TASK PROMPT: Give the listing below again exactly, but without any of its pictures.
*** SUPPLIED MATERIAL ***
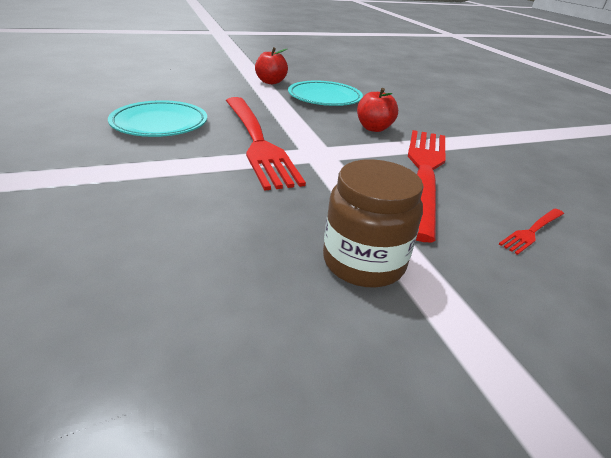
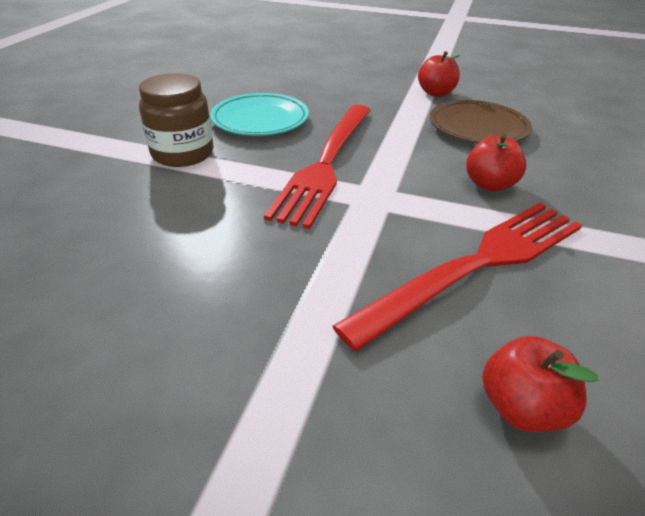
camera: 40 degrees right, 5 degrees up
(324, 98) = (477, 128): turquoise plate -> brown plate
(363, 262) = (255, 334): brown jar -> brown jar (183, 153)
(532, 231) = (521, 407): red fork -> red apple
*** End of SUPPLIED MATERIAL ***
REPLY:
camera: 40 degrees right, 5 degrees up
(324, 98) = (477, 128): turquoise plate -> brown plate
(363, 262) = (255, 334): brown jar -> brown jar (183, 153)
(532, 231) = (521, 407): red fork -> red apple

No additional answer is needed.